(Shape position tracking data)
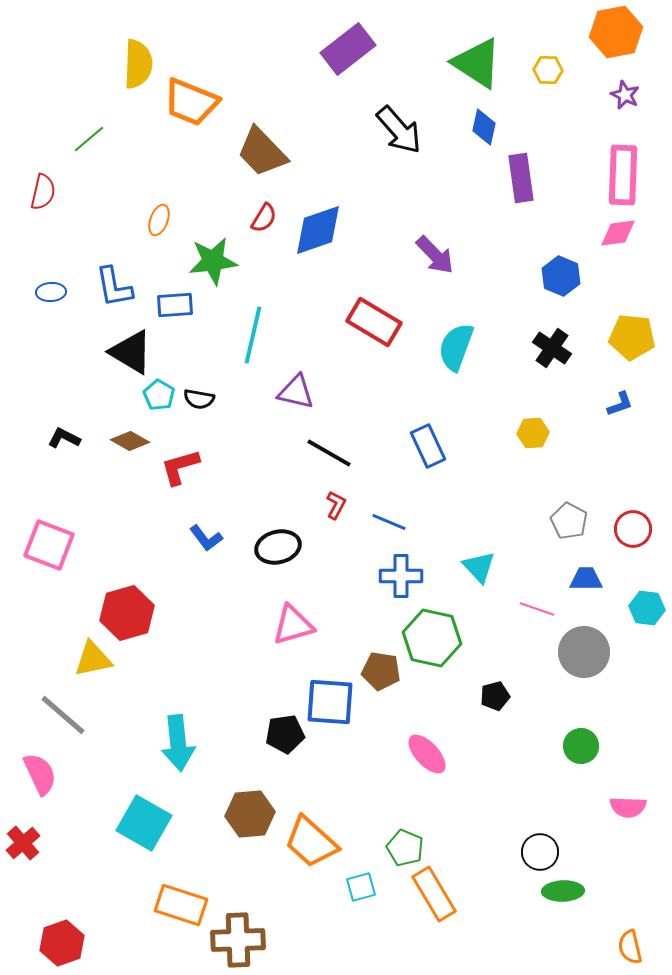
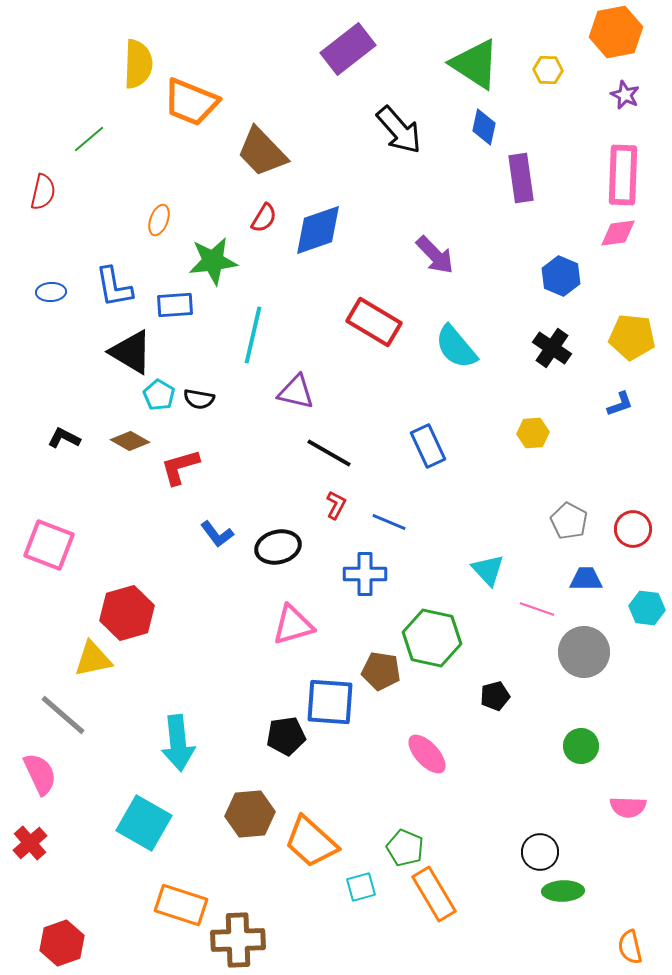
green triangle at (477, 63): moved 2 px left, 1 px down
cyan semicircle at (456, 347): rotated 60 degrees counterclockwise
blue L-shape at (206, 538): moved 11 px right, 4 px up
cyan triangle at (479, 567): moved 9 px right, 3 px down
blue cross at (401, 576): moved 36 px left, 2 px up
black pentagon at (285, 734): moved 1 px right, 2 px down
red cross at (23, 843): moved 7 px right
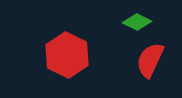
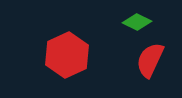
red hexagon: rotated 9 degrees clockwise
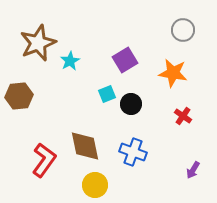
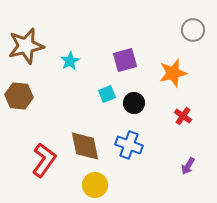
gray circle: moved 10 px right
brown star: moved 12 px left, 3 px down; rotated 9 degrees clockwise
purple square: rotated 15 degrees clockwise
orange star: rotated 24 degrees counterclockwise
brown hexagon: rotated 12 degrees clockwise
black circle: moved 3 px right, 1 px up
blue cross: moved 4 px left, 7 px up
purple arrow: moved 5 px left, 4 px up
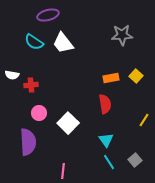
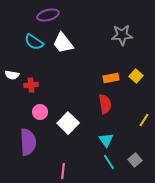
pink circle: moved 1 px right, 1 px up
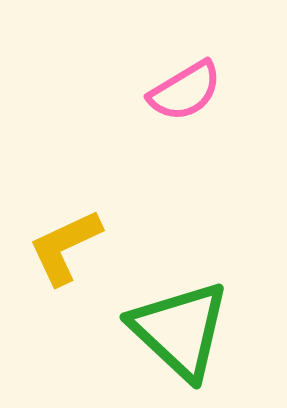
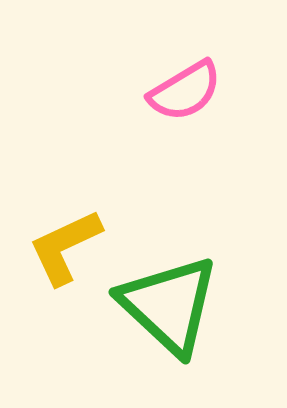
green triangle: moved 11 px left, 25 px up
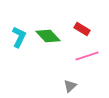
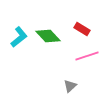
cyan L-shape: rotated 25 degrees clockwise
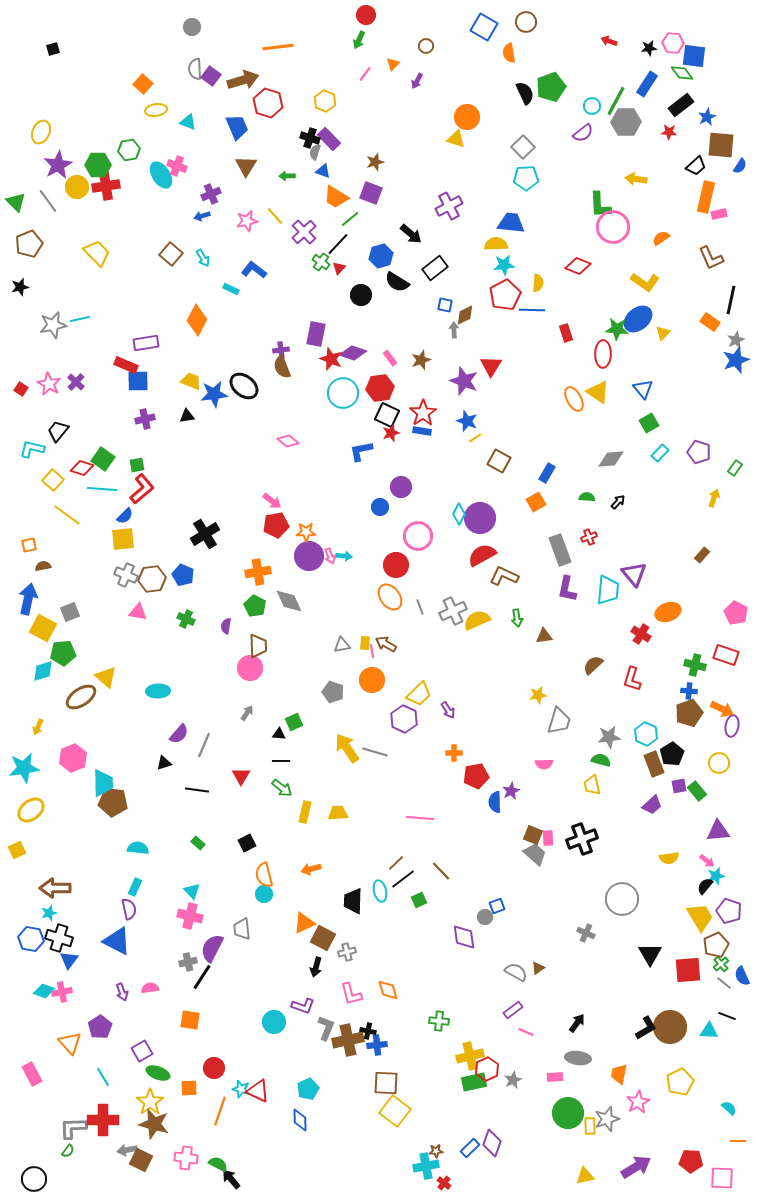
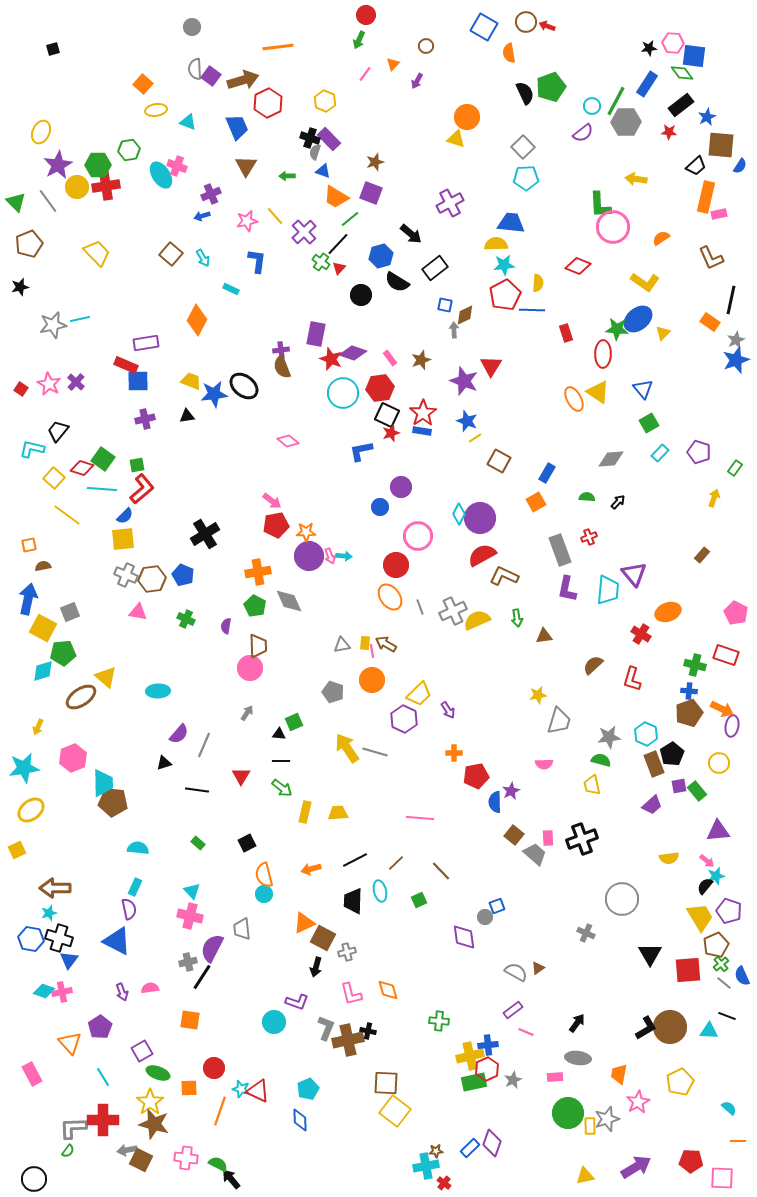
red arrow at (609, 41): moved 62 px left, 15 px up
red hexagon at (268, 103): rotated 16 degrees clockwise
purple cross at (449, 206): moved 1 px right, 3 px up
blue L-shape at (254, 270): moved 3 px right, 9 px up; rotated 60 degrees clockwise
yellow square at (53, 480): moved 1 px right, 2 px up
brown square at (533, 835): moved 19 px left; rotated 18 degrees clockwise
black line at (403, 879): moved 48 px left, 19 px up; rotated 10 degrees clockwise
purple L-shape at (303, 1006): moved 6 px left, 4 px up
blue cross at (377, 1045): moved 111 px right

* * *

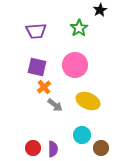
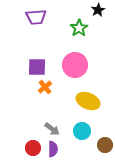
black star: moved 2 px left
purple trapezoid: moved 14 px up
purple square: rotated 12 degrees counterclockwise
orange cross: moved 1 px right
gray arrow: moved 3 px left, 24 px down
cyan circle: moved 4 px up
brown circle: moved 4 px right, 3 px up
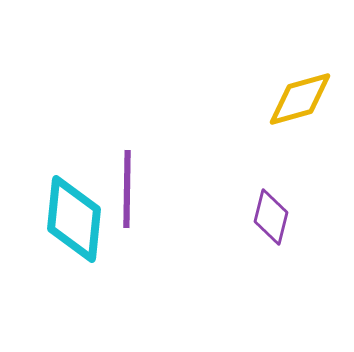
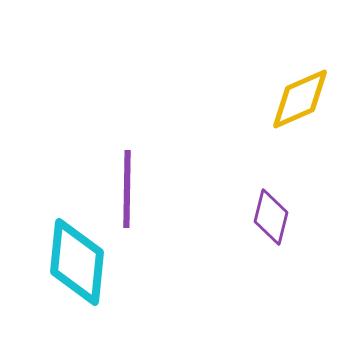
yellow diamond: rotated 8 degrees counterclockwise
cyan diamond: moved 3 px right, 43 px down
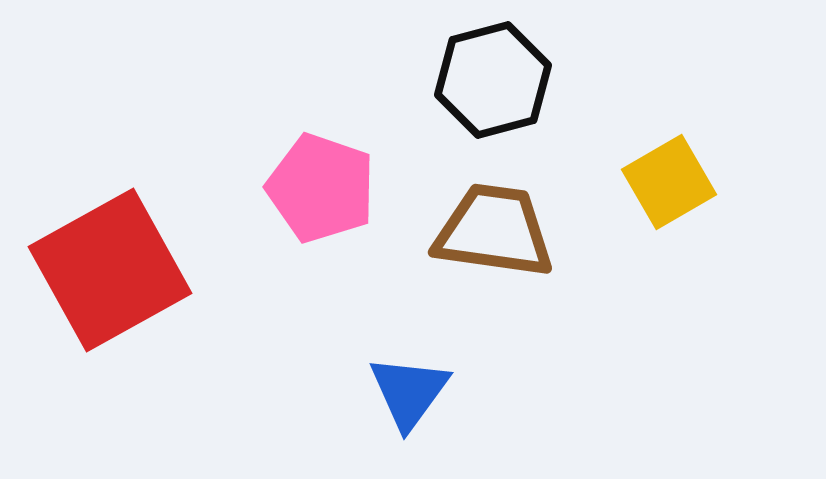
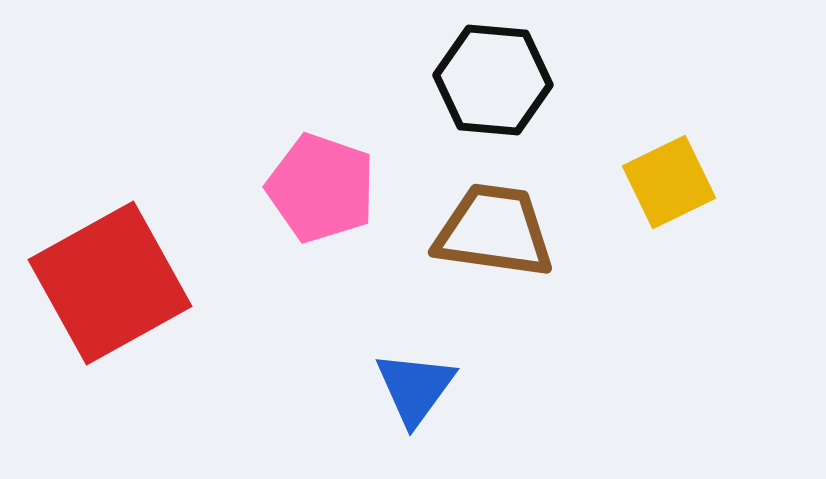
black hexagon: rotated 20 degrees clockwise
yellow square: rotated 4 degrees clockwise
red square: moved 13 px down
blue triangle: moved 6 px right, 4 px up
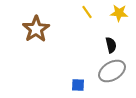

* What the exercise asks
Leaving pictures out, output the lines of the data above from the one with "red hexagon: rotated 9 degrees clockwise" through the one with "cyan L-shape: rotated 25 degrees clockwise", word for word.

* Exercise output
red hexagon: rotated 9 degrees clockwise
gray circle: moved 10 px right
brown star: moved 12 px left, 3 px down; rotated 9 degrees clockwise
purple square: rotated 15 degrees clockwise
orange star: rotated 24 degrees counterclockwise
brown hexagon: rotated 12 degrees clockwise
black circle: moved 3 px right, 1 px up
blue cross: moved 4 px left, 7 px up
purple arrow: moved 5 px left, 4 px up
pink circle: moved 1 px right, 1 px up
green triangle: moved 11 px left, 25 px up
cyan L-shape: rotated 25 degrees clockwise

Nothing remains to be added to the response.